* Try it: Scan the listing below for "white", then report every line that has it.
_ _ _ _ _ _ _
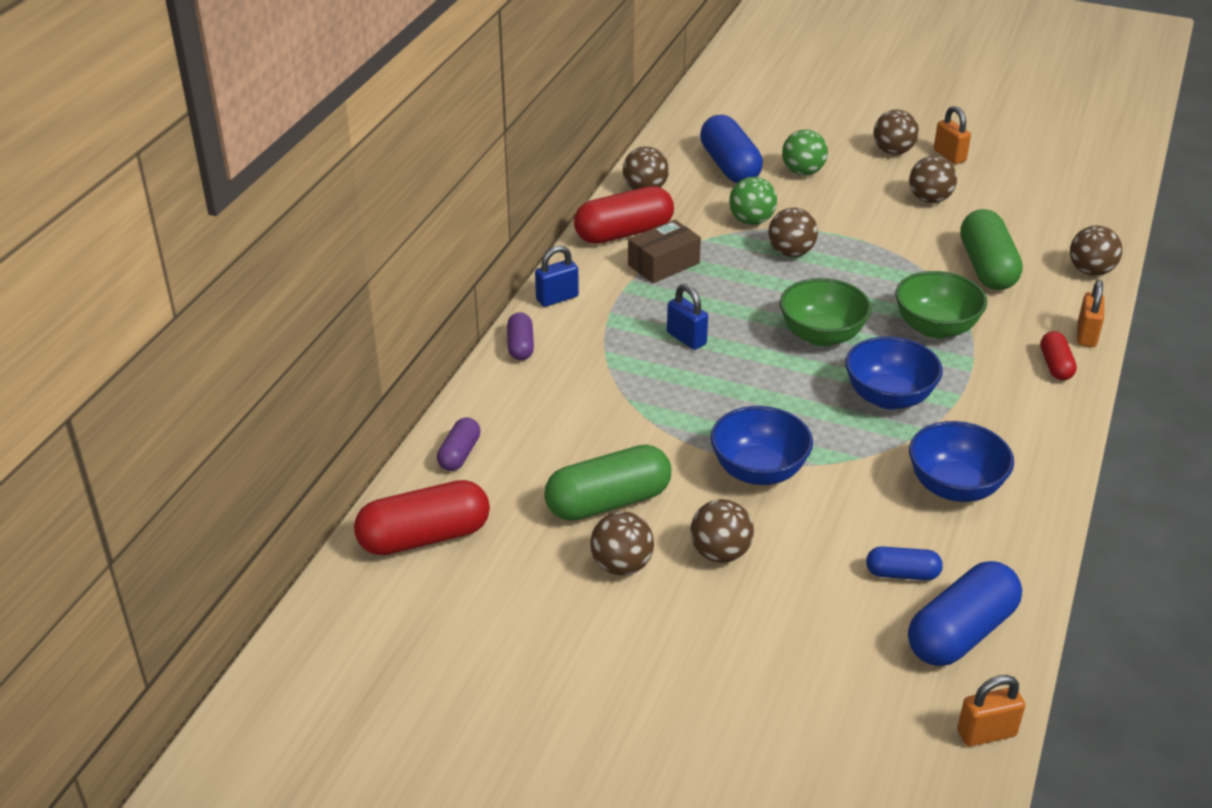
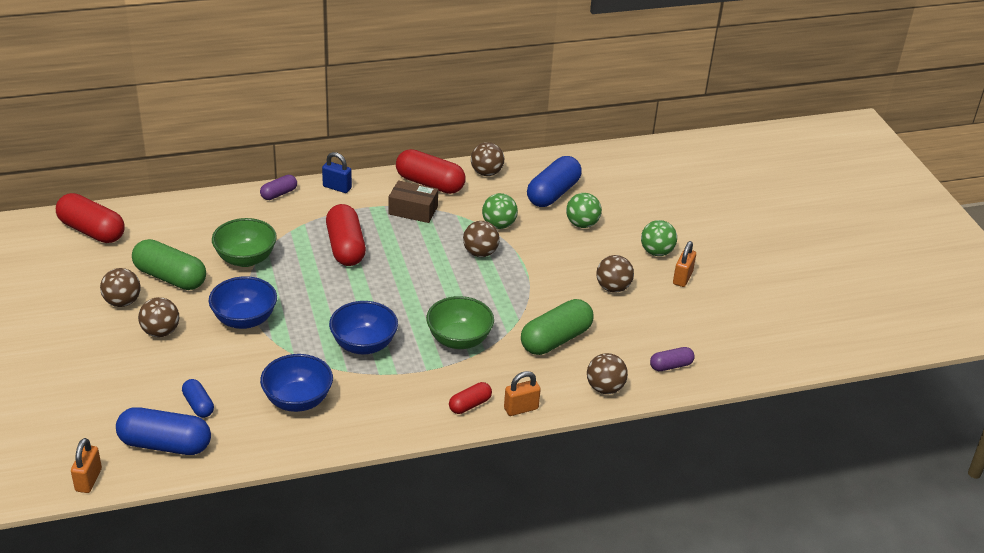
camera: 50 degrees right, 0 degrees up
purple capsule [437,417,481,471] -> purple capsule moved to [650,347,694,371]
blue padlock [667,284,708,350] -> red capsule [326,204,366,266]
green bowl [780,278,872,347] -> green bowl moved to [212,218,277,267]
brown ball [873,110,919,155] -> green ball [641,220,677,256]
orange padlock [957,675,1025,746] -> orange padlock turned 60 degrees clockwise [71,438,102,493]

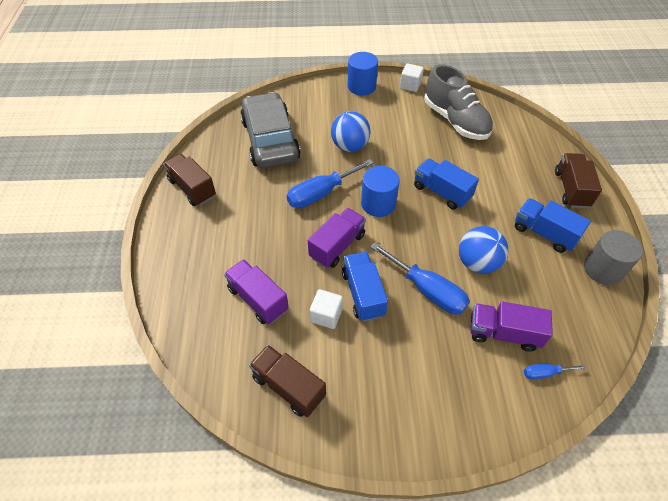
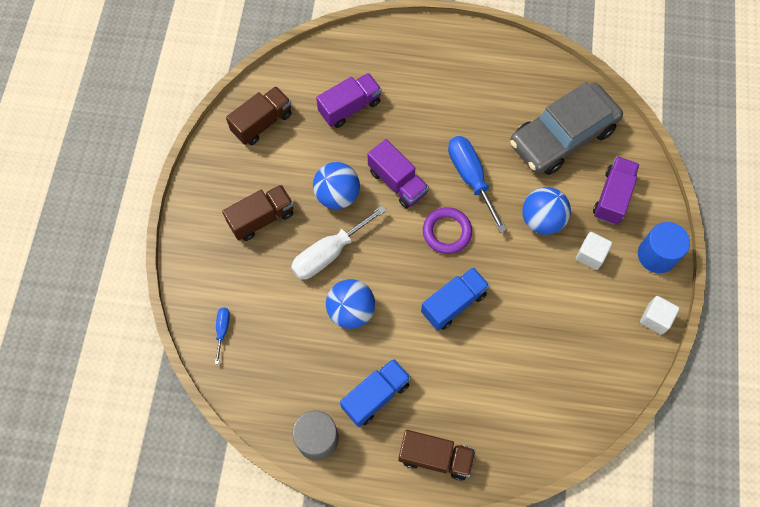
camera: 100 degrees right, 15 degrees up
brown truck [163,154,216,206] -> brown truck moved to [222,185,294,241]
grey car [240,92,301,168] -> grey car turned 150 degrees clockwise [510,82,623,175]
white cube [310,289,343,329] -> white cube moved to [576,232,613,270]
blue truck [342,252,388,321] -> blue ball [313,162,360,209]
blue cylinder [361,166,400,217] -> purple ring [423,207,472,254]
blue screwdriver [371,243,470,315] -> white screwdriver [291,205,387,280]
grey shoe [424,64,493,140] -> none
purple truck [470,301,553,352] -> purple truck moved to [593,156,640,225]

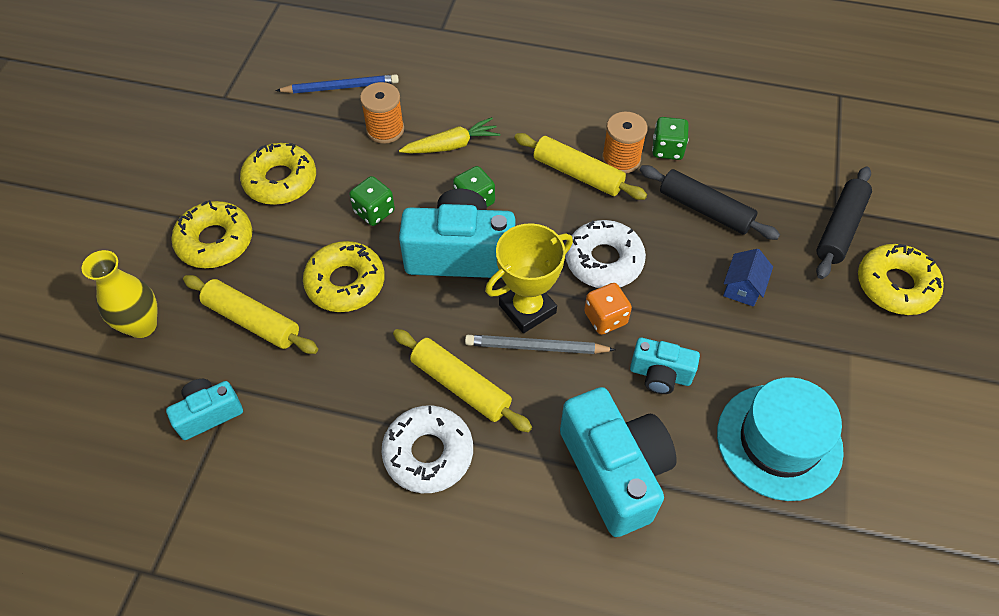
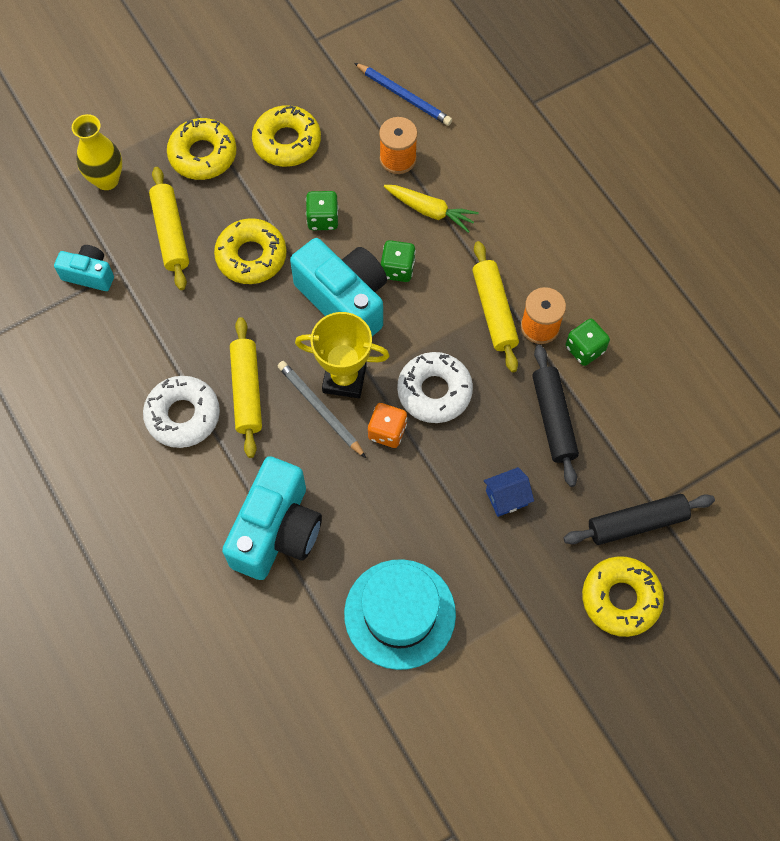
camera: 45 degrees right, 10 degrees up
turquoise camera [630,338,700,394] -> none

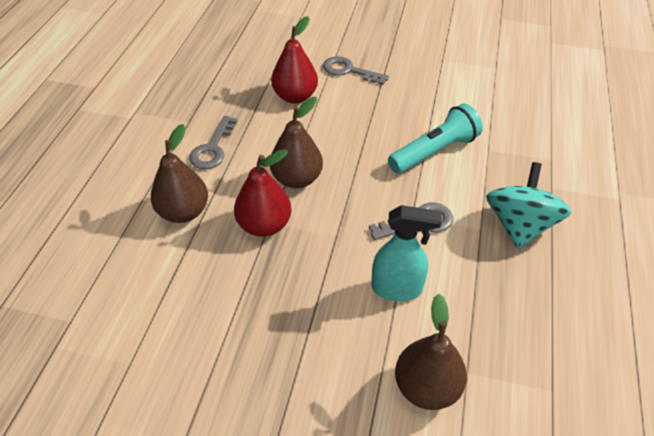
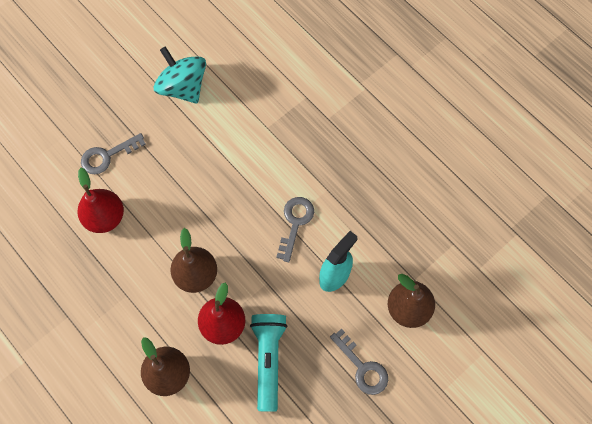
camera: 55 degrees left, 20 degrees up
grey key [189,116,238,169] -> grey key moved to [330,329,388,395]
turquoise flashlight [388,104,483,174] -> turquoise flashlight moved to [250,314,287,411]
turquoise spinning top [486,162,571,249] -> turquoise spinning top moved to [154,46,206,104]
_ _ _ _ _ _ _
* Solution for this problem:
white cube [310,289,343,329] -> white cube moved to [576,232,613,270]
blue screwdriver [371,243,470,315] -> white screwdriver [291,205,387,280]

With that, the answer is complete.